[Extracted records]

*** Block opens ***

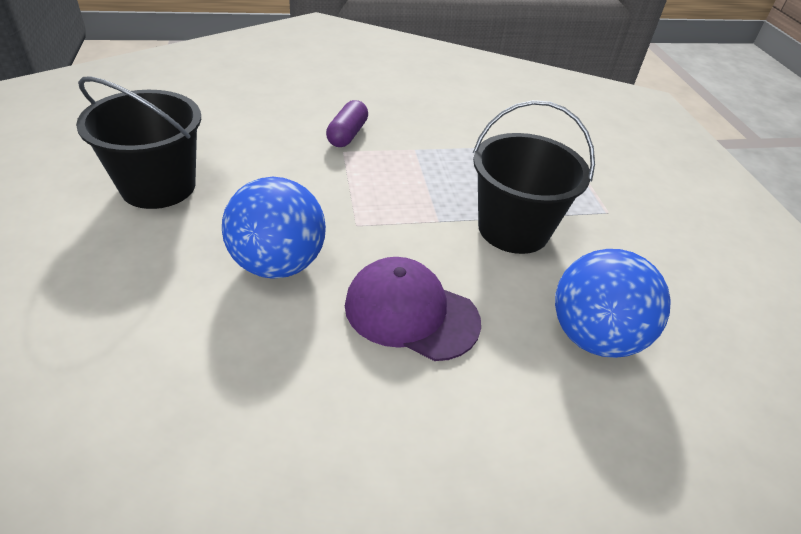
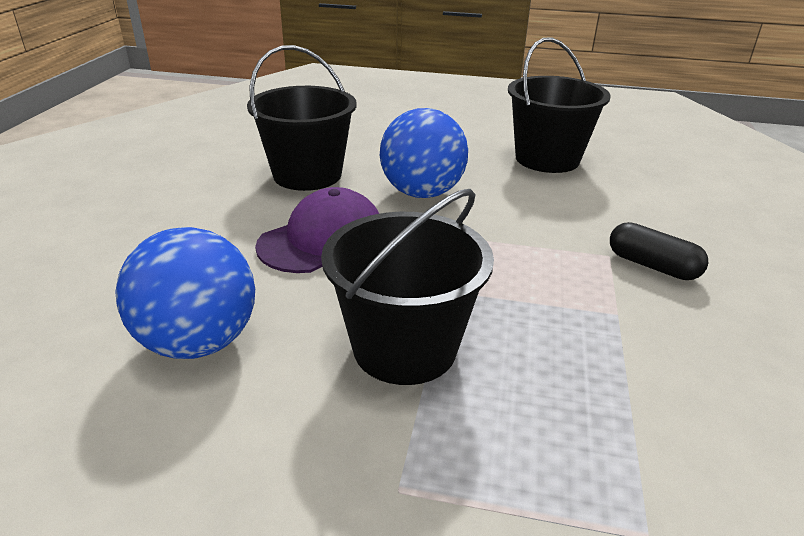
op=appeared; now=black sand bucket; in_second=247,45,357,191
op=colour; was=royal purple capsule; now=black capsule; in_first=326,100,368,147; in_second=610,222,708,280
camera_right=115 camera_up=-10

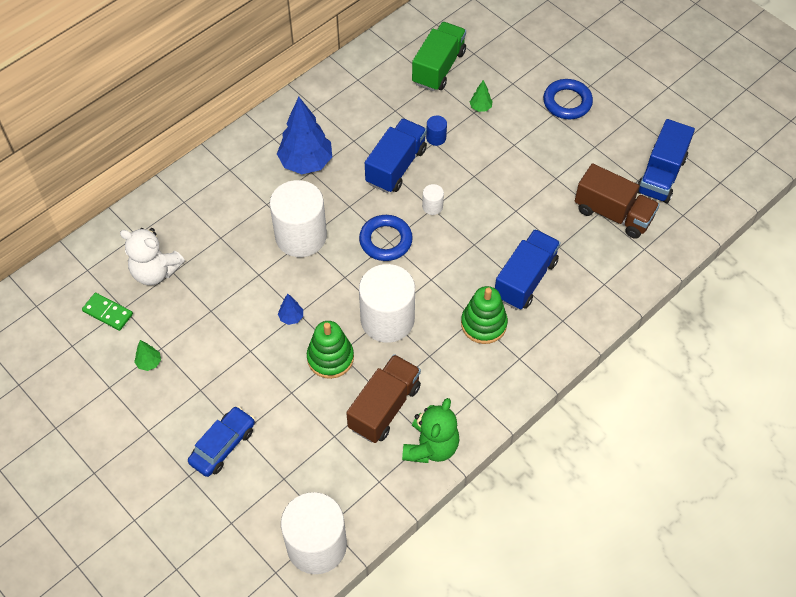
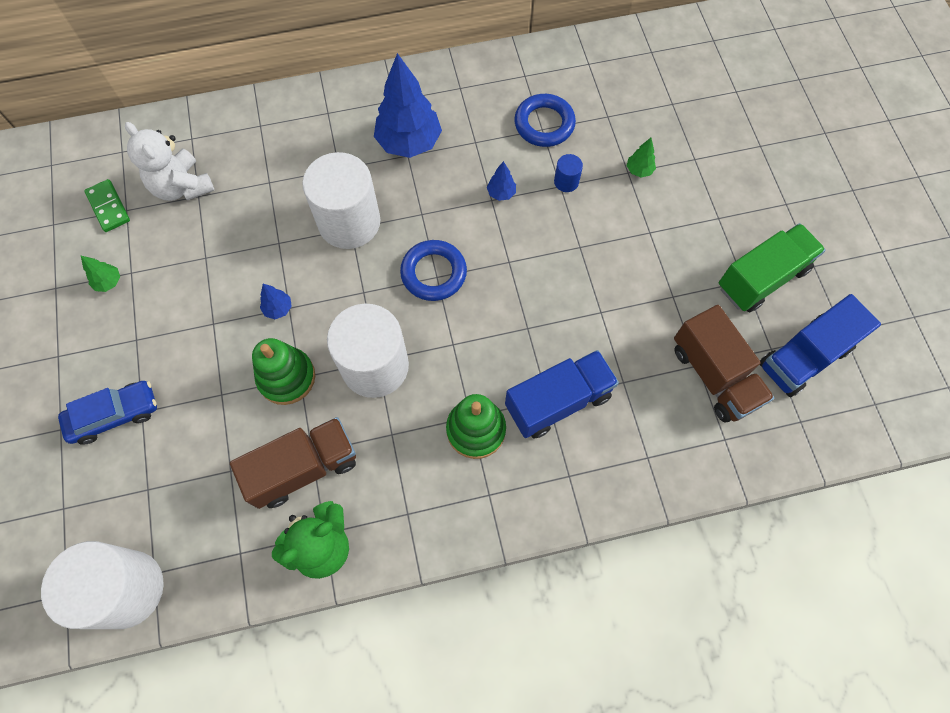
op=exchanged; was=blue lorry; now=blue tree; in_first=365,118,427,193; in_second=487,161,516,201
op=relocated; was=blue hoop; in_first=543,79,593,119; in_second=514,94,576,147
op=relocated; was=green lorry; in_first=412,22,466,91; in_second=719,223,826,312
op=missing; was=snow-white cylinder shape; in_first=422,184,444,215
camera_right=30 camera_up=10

*** Block closes ***

Directions for this task:
Please reproduce the entries above exactly, from their first line to the line holding "op=colour; was=royal purple" inclusive, and nothing else; the pictures stay out.

Result for this exercise:
op=appeared; now=black sand bucket; in_second=247,45,357,191
op=colour; was=royal purple capsule; now=black capsule; in_first=326,100,368,147; in_second=610,222,708,280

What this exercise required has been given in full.